DATASET CONTENT Block Start

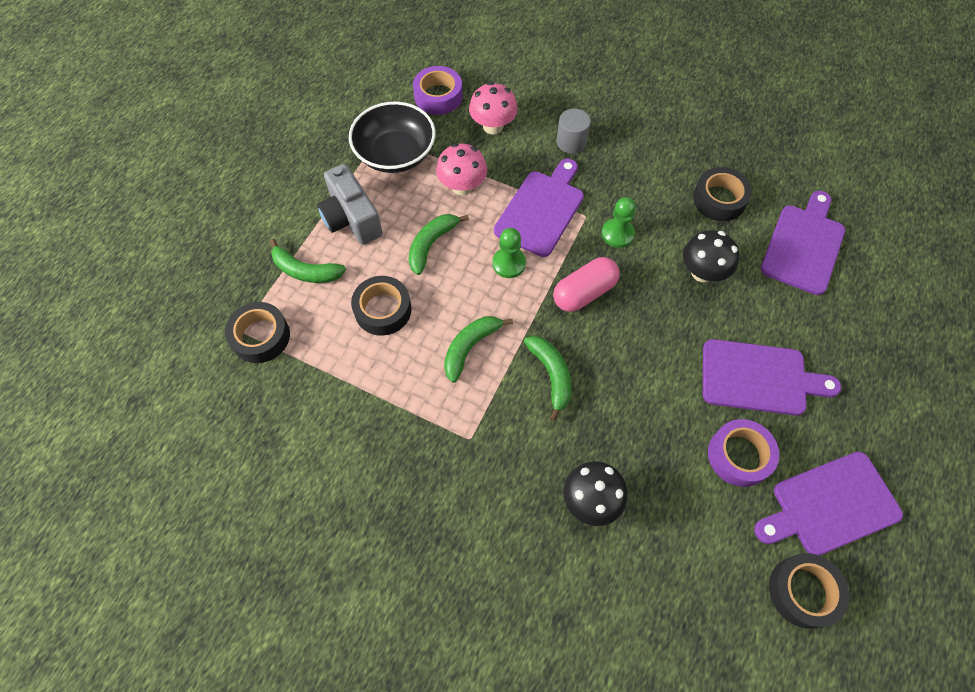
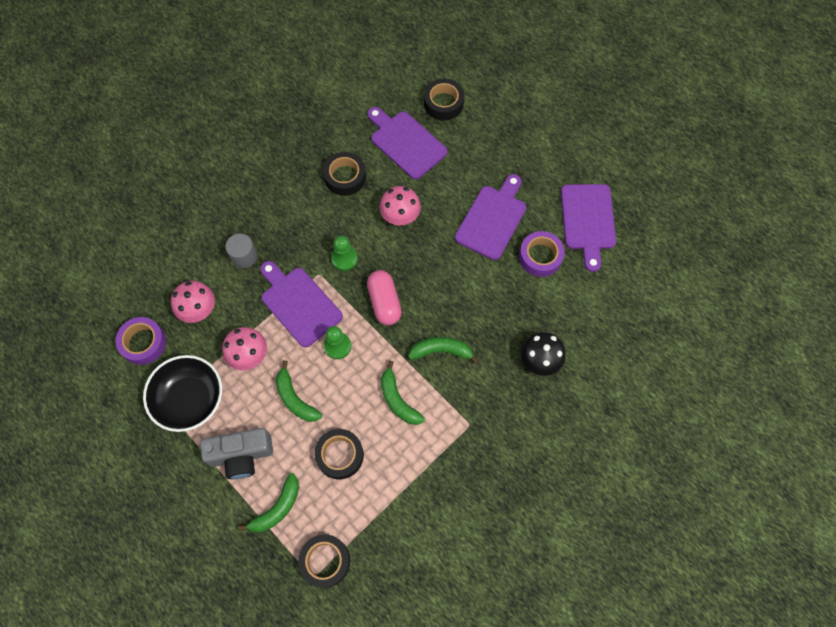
camera: 70 degrees left, 5 degrees up
(702, 272) = (400, 216): black mushroom -> pink mushroom
(803, 591) = (633, 262): black tape -> black tape (443, 103)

DATASET CONTENT Block End

Only the lines from the one with "(702, 272) = (400, 216): black" through the final line above should be repeated, each exactly as written.

(702, 272) = (400, 216): black mushroom -> pink mushroom
(803, 591) = (633, 262): black tape -> black tape (443, 103)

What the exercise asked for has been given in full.